* [About this exercise]: Take the line with "[585, 283, 653, 397]" as the first and the last line of the data as the end. Write out both and every line between exactly, except pictures.

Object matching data
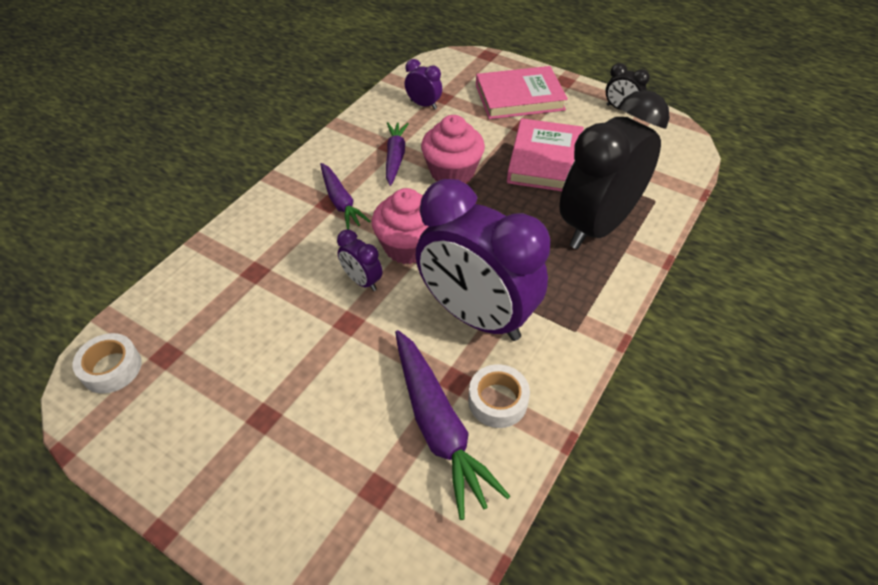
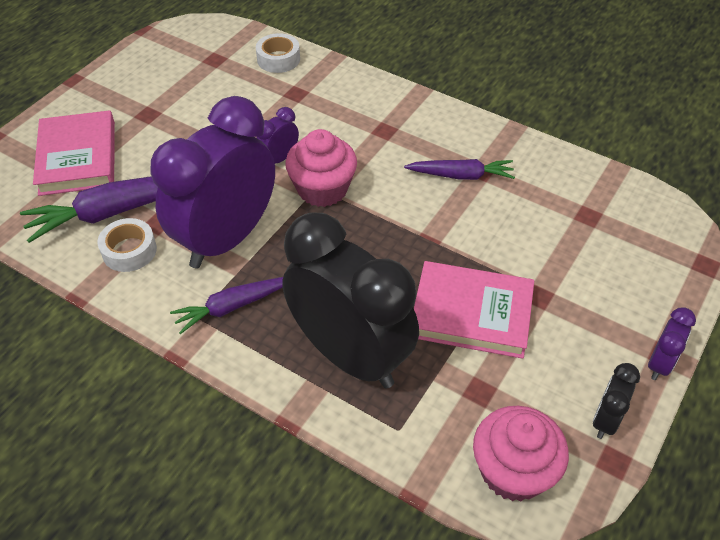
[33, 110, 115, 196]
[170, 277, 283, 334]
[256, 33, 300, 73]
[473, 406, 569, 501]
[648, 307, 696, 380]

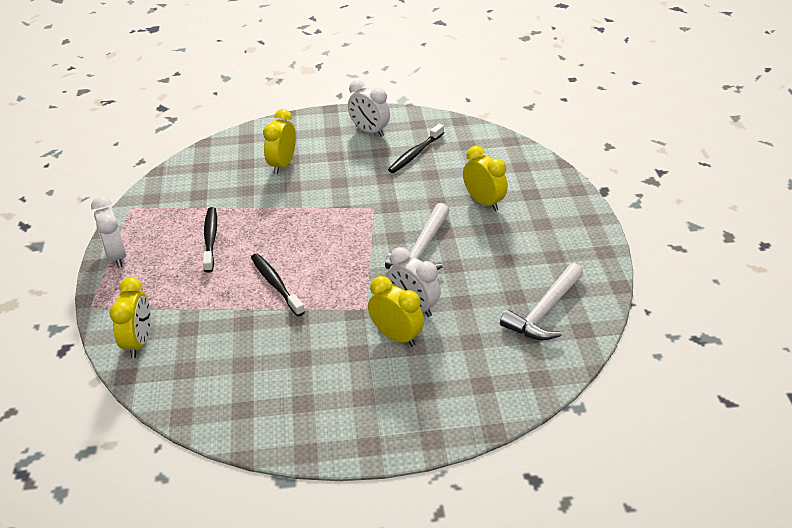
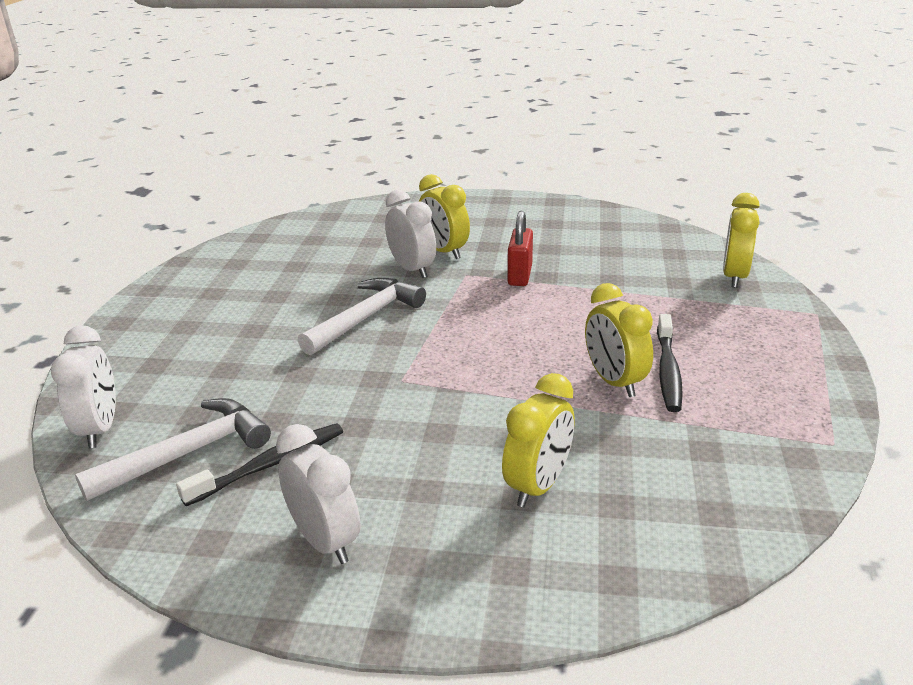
[50, 325, 116, 448]
[75, 398, 271, 501]
[508, 211, 533, 286]
[585, 283, 653, 397]
[251, 253, 305, 317] (first image)

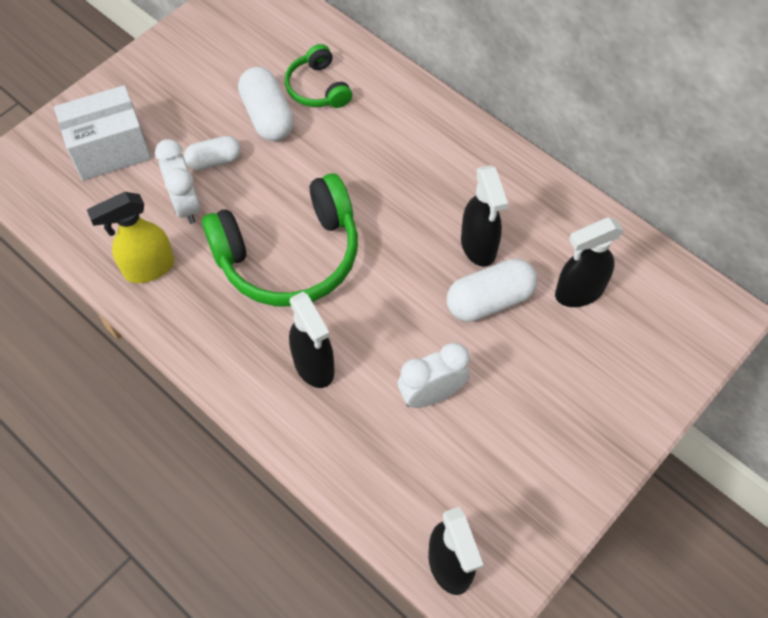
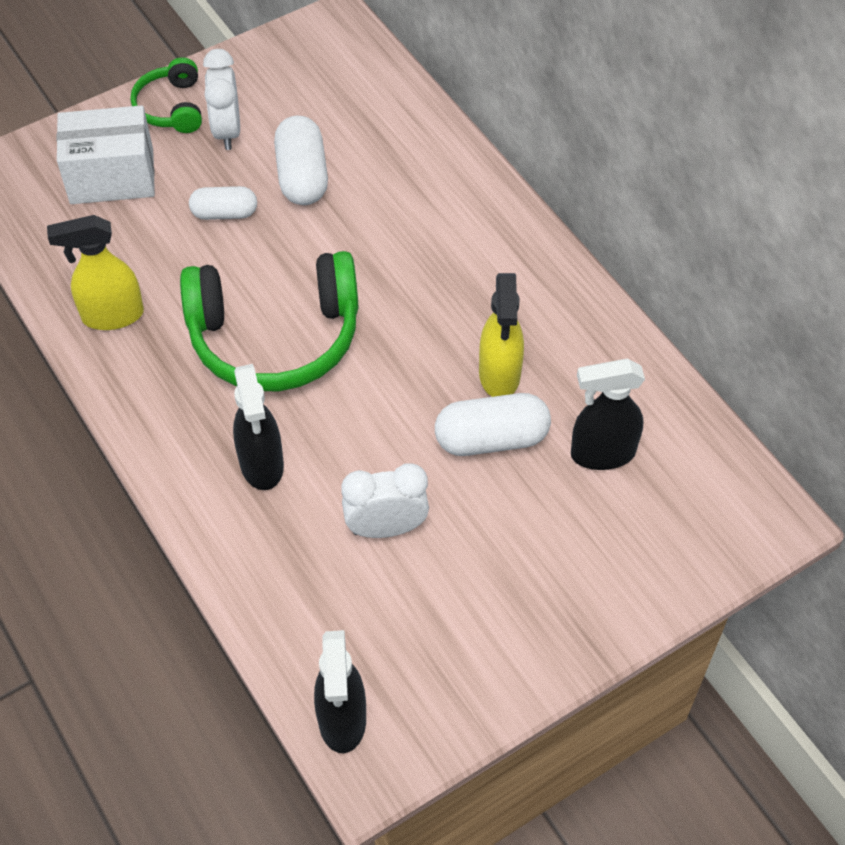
[131, 57, 202, 133]
[203, 49, 240, 150]
[479, 273, 524, 397]

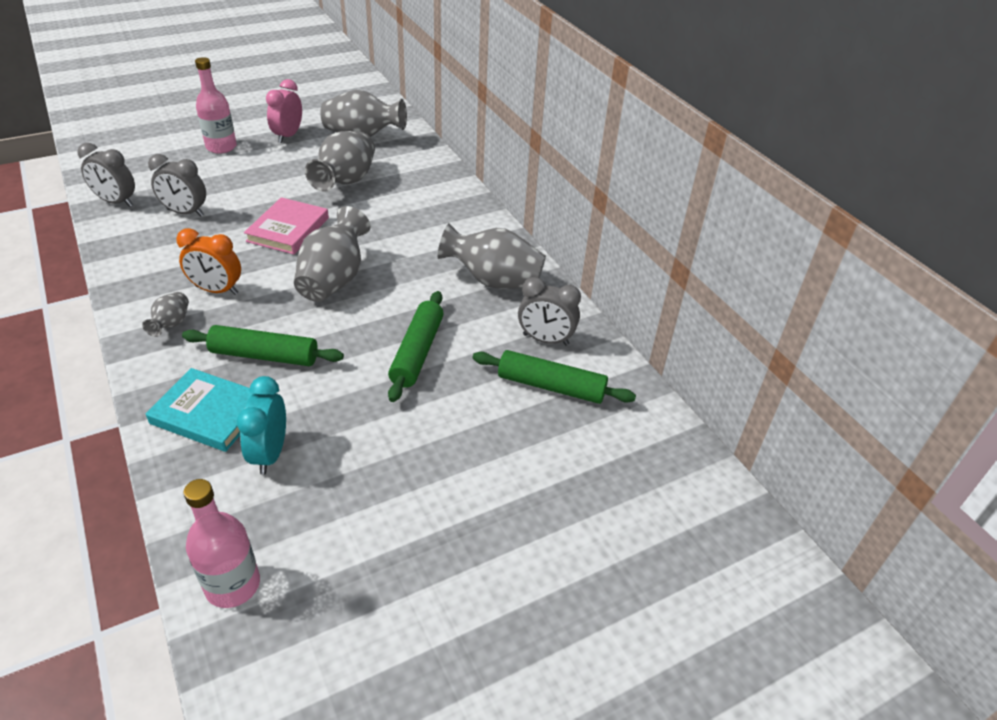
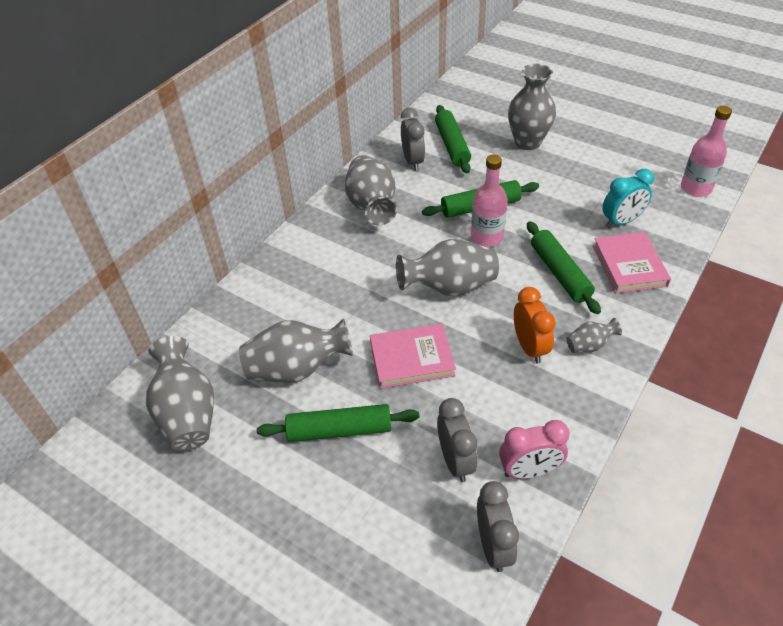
[257, 404, 420, 442]
[471, 155, 508, 247]
[499, 420, 570, 479]
[508, 64, 556, 150]
[593, 232, 671, 294]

* [Response]:
[585, 283, 653, 397]
[251, 253, 305, 317] (first image)

[131, 57, 202, 133]
[203, 49, 240, 150]
[479, 273, 524, 397]

[257, 404, 420, 442]
[471, 155, 508, 247]
[499, 420, 570, 479]
[508, 64, 556, 150]
[593, 232, 671, 294]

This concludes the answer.